[[ Recorded information open ]]
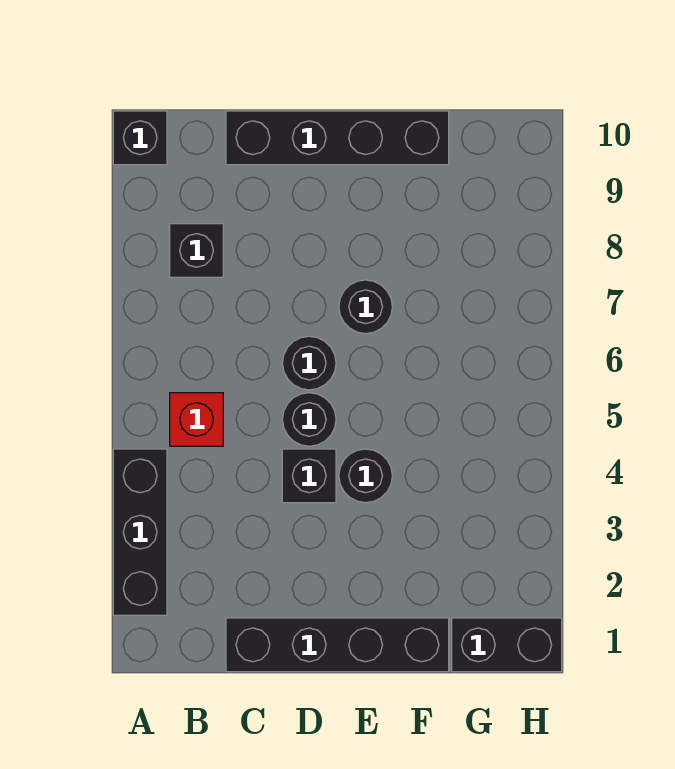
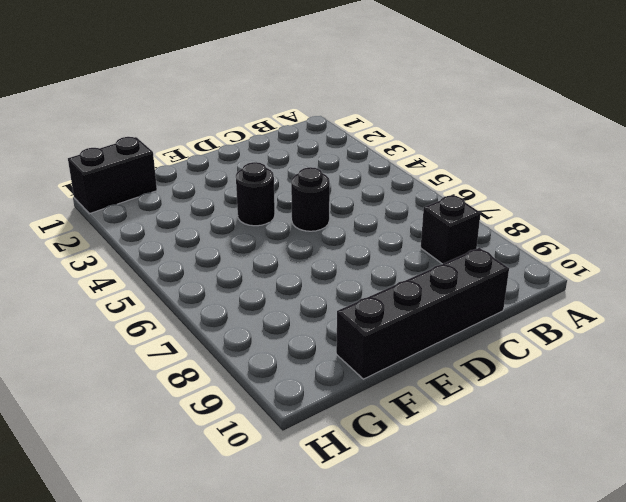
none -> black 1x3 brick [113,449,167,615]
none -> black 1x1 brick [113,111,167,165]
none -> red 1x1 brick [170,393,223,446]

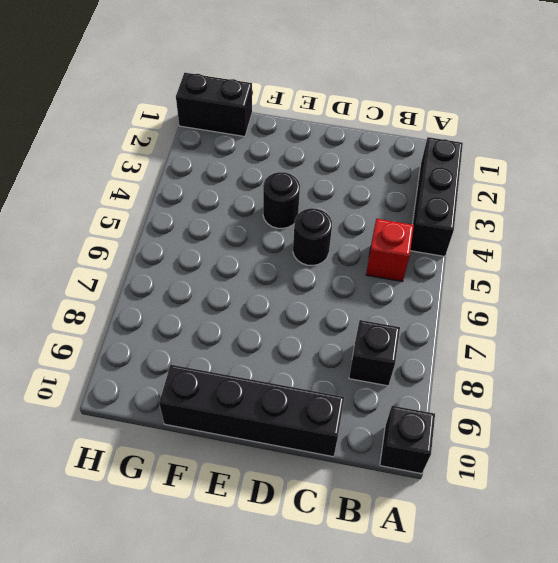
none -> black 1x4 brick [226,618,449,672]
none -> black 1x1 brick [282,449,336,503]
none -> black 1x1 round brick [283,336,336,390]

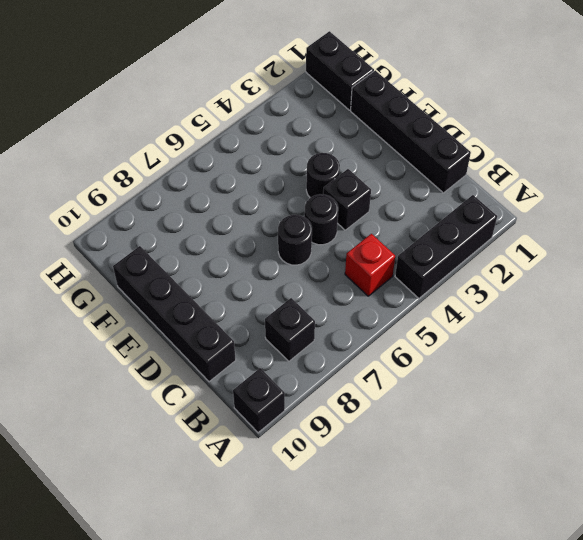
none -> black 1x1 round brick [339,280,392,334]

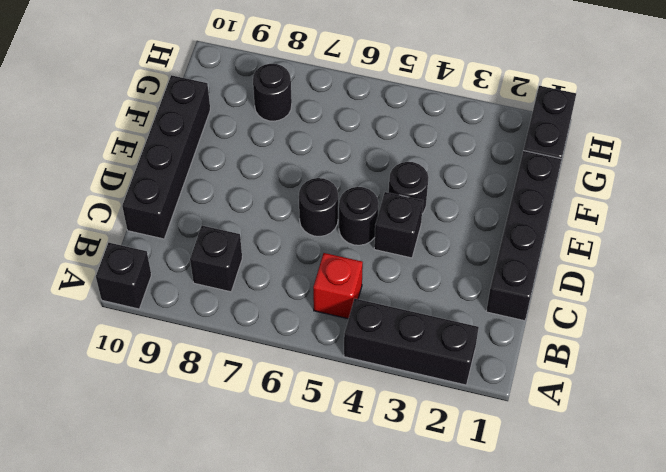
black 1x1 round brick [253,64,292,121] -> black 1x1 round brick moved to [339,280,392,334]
[[ Recorded information closed ]]
**Problem to work on**
The task requires that every line above be transcribed exactly, without the images.

**Answer to this problem**
none -> black 1x3 brick [113,449,167,615]
none -> black 1x1 brick [113,111,167,165]
none -> red 1x1 brick [170,393,223,446]

none -> black 1x4 brick [226,618,449,672]
none -> black 1x1 brick [282,449,336,503]
none -> black 1x1 round brick [283,336,336,390]

none -> black 1x1 round brick [339,280,392,334]

black 1x1 round brick [253,64,292,121] -> black 1x1 round brick moved to [339,280,392,334]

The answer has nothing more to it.